### Available data
──────────────────────────────
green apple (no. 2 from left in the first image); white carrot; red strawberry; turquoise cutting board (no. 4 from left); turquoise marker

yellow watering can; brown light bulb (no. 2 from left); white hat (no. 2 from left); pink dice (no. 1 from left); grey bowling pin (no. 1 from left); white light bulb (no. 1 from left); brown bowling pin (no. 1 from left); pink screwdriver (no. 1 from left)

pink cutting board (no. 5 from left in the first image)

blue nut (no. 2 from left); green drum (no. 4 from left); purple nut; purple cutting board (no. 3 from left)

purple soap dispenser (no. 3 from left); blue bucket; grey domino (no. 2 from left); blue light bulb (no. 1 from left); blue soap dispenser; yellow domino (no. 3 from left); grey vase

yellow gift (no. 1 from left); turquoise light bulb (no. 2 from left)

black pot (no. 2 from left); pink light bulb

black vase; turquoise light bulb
──────────────────────────────
### Assignment
Give back the whole listing above, identical in every line.

### Answer for the task
green apple (no. 2 from left in the first image); white carrot; red strawberry; turquoise cutting board (no. 4 from left); turquoise marker

yellow watering can; brown light bulb (no. 2 from left); white hat (no. 2 from left); pink dice (no. 1 from left); grey bowling pin (no. 1 from left); white light bulb (no. 1 from left); brown bowling pin (no. 1 from left); pink screwdriver (no. 1 from left)

pink cutting board (no. 5 from left in the first image)

blue nut (no. 2 from left); green drum (no. 4 from left); purple nut; purple cutting board (no. 3 from left)

purple soap dispenser (no. 3 from left); blue bucket; grey domino (no. 2 from left); blue light bulb (no. 1 from left); blue soap dispenser; yellow domino (no. 3 from left); grey vase

yellow gift (no. 1 from left); turquoise light bulb (no. 2 from left)

black pot (no. 2 from left); pink light bulb

black vase; turquoise light bulb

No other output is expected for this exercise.